● **ASSIGNMENT**
Across the records, how many lines contain "DGND"? Answer with the number alone.
▶
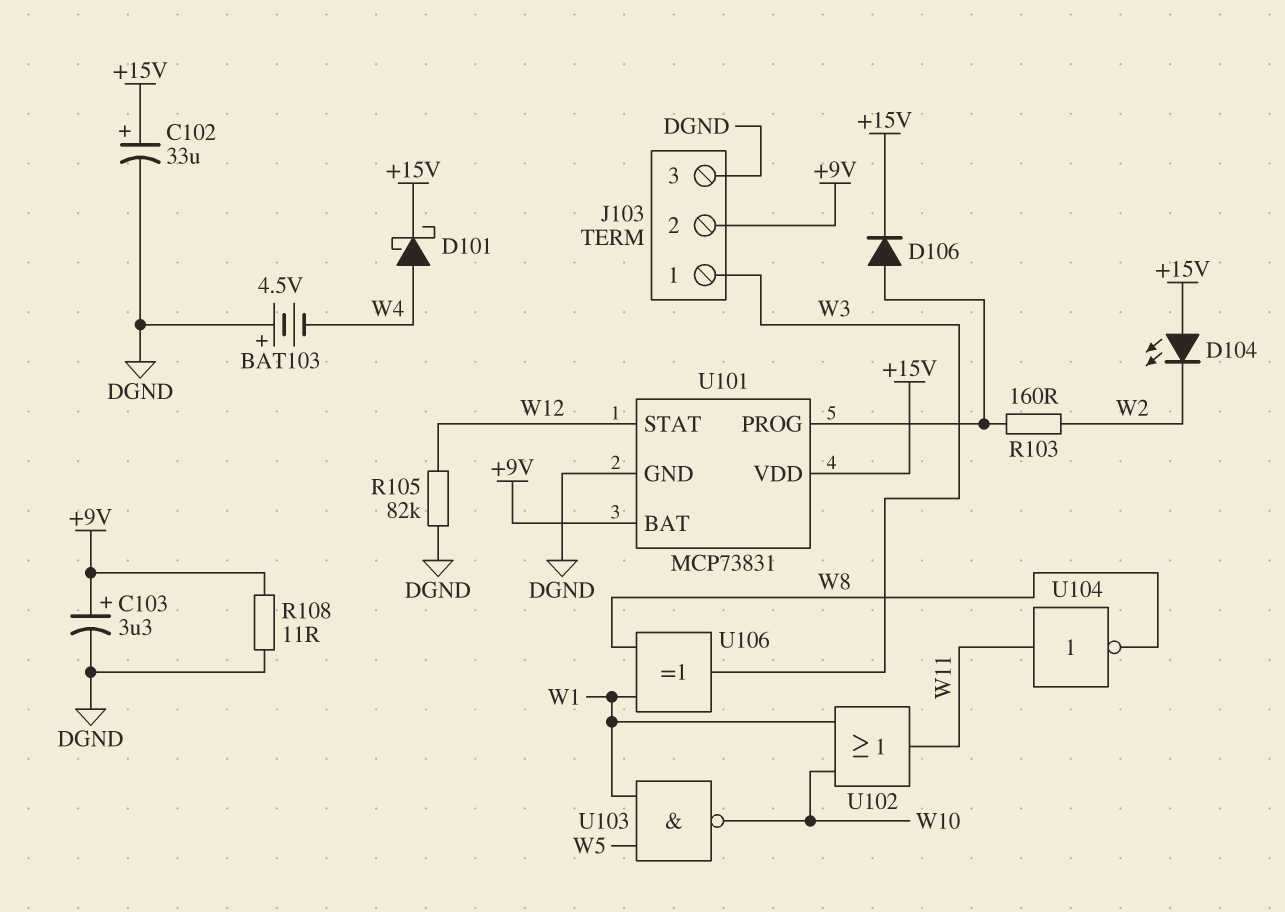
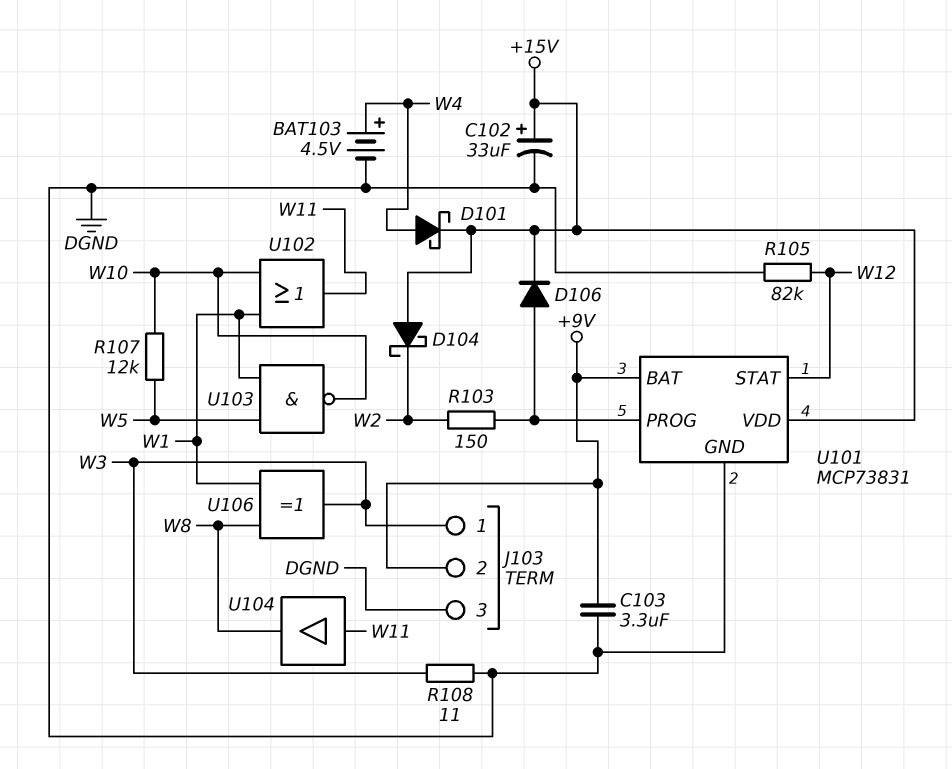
BAT103: 4.5V (plus DGND, minus W4) -> 4.5V (plus W4, minus DGND)
C103: 3.3uF (plus +9V, minus DGND) -> 3.3uF (+9V, DGND)
D104: LED (A +15V, K W2) -> schottky (A +15V, K W2)
R103: 160 (U101/PROG, W2) -> 150 (U101/PROG, W2)
R107: none -> 12k (W5, W10)
R108: 11 (+9V, DGND) -> 11 (DGND, W3)
U104: NOT (in W11, out W8) -> buffer (in W11, out W8)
◀
● **TASK RESULT**
3